> Given information:
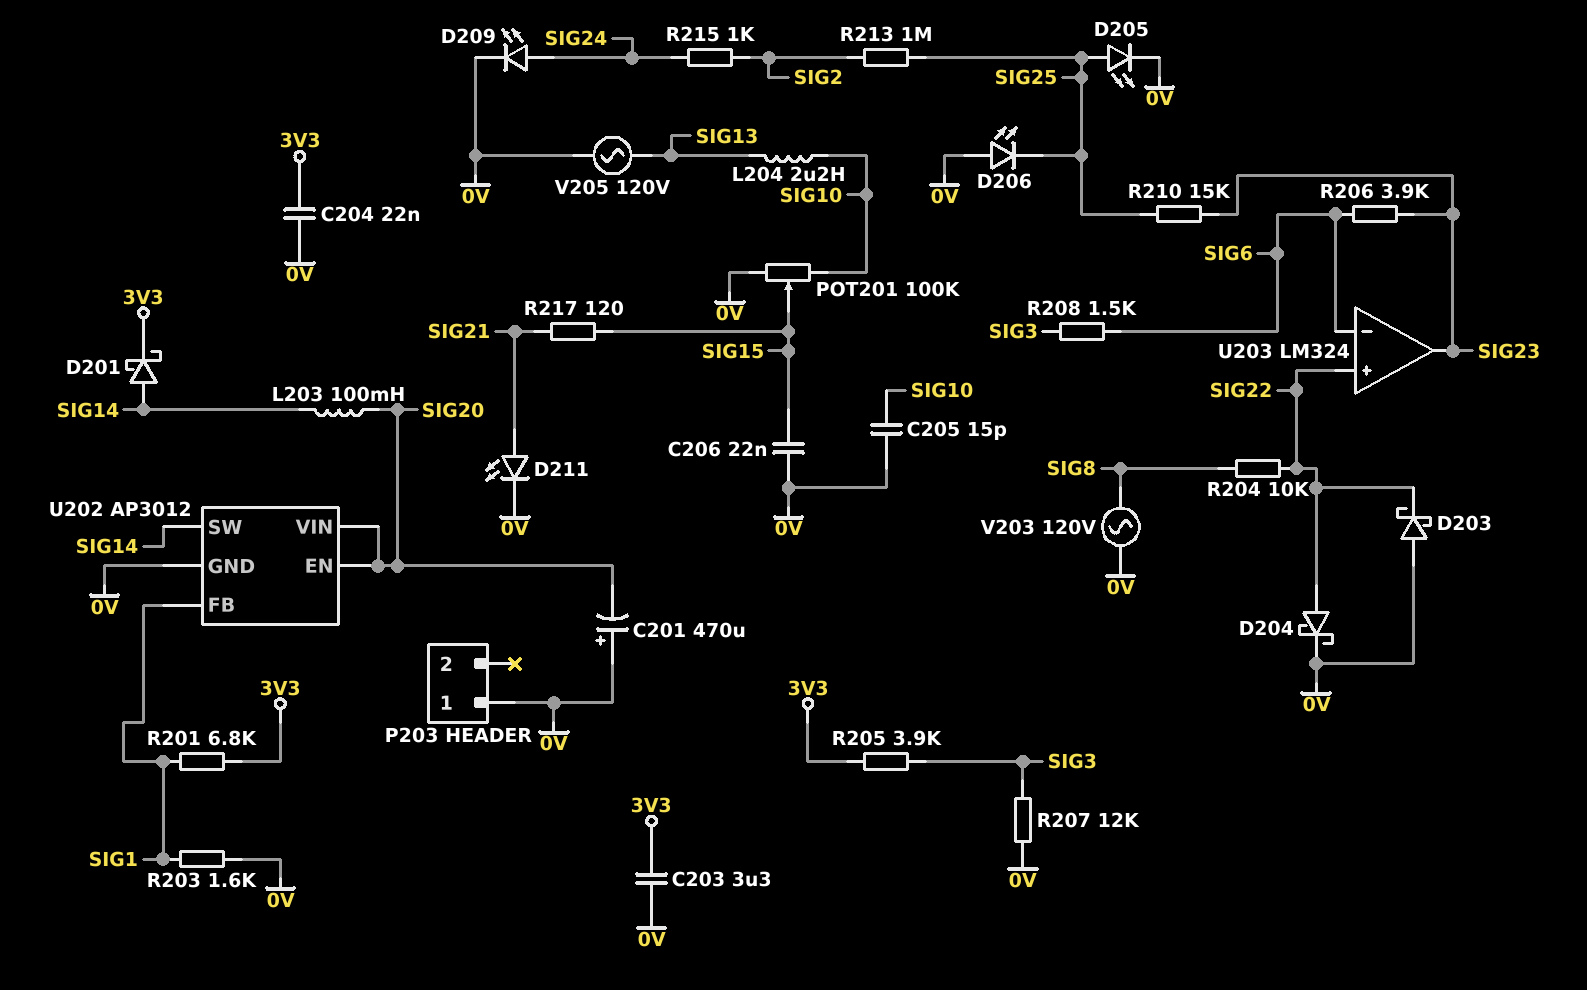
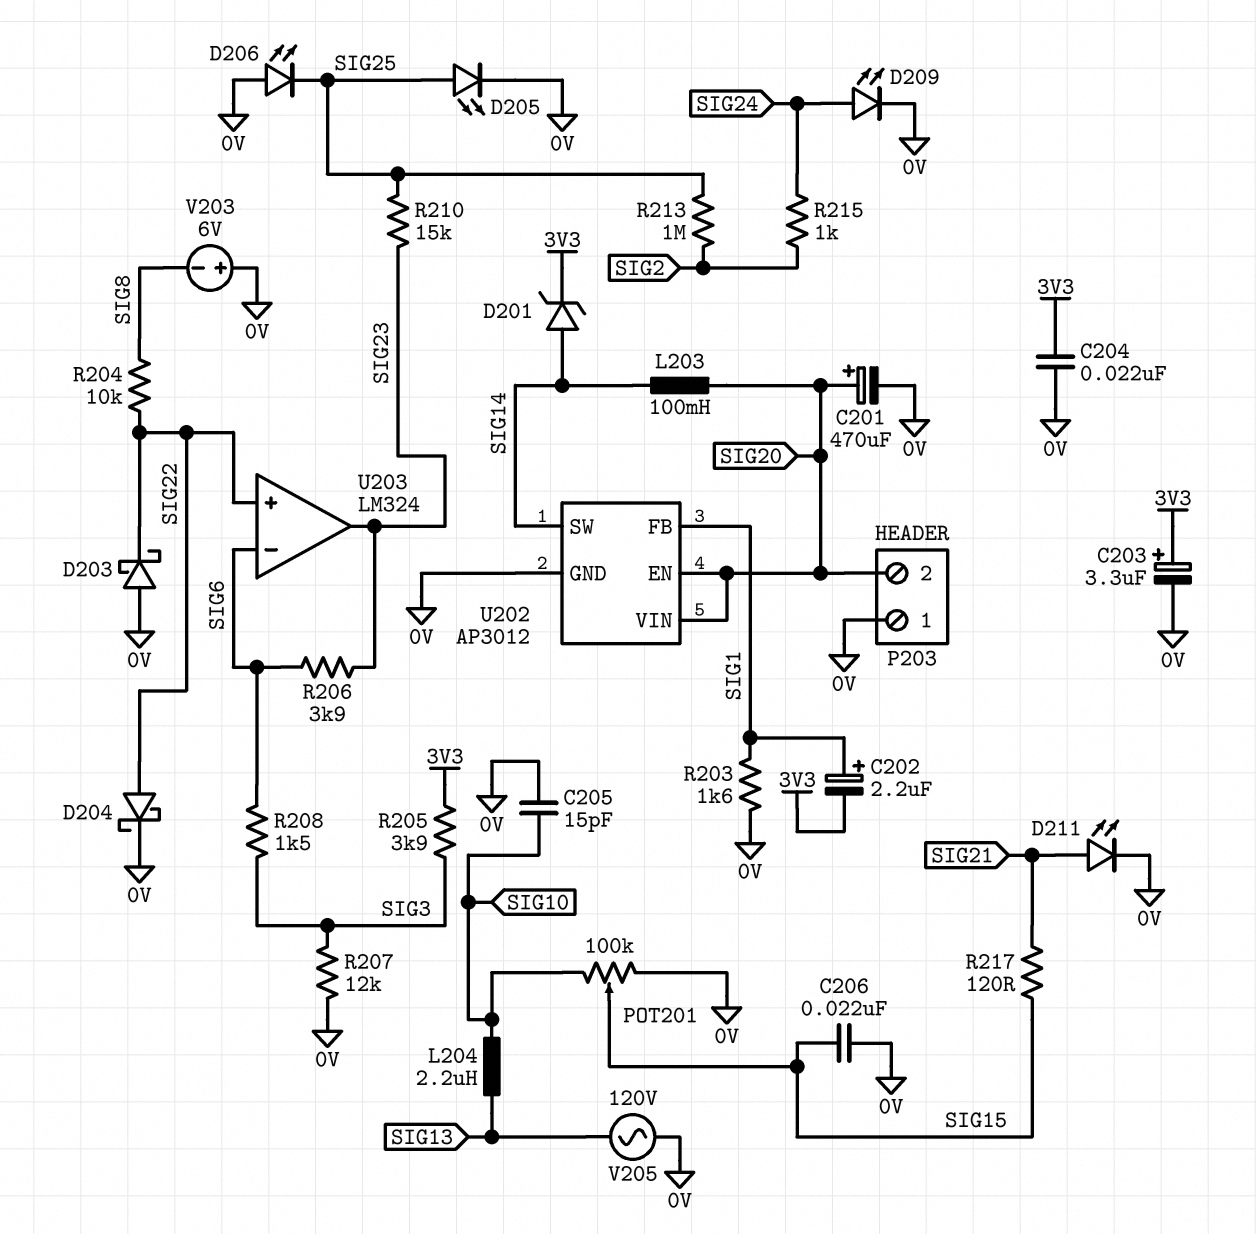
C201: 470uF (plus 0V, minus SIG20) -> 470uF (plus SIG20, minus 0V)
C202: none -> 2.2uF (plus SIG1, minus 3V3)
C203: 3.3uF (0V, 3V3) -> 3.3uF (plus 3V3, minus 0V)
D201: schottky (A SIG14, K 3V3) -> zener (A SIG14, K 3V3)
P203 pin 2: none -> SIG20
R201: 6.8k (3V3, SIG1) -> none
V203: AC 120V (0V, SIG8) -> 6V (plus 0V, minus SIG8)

...

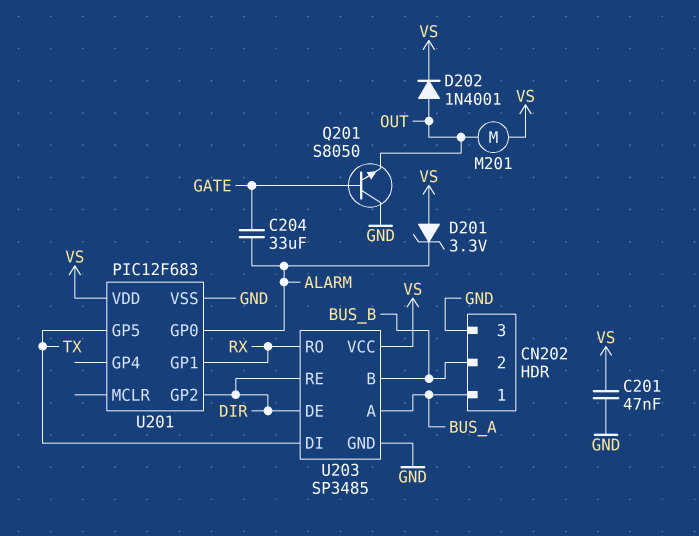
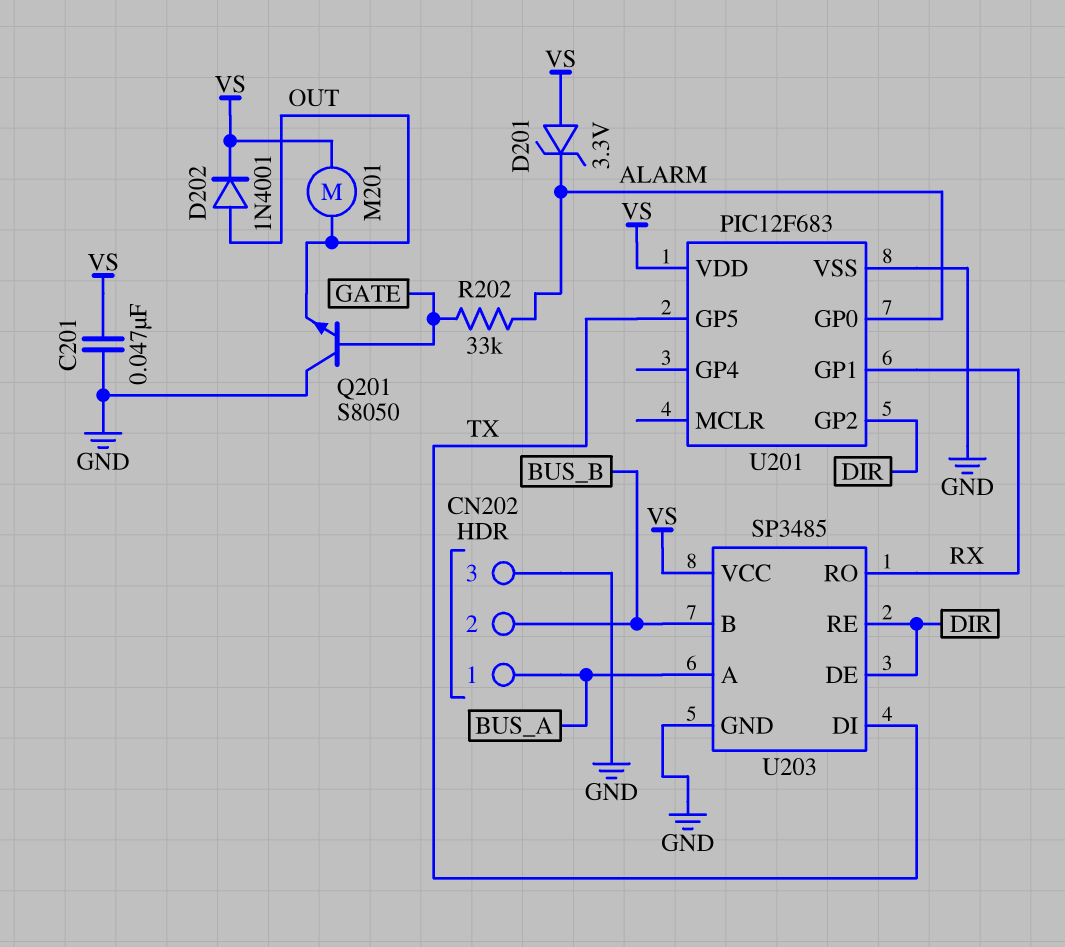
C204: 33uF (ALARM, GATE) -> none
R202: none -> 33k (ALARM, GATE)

> Work instructions: Respond with nothing but the number of lines in the data above that include the word "ALARM".

> Written reply: 2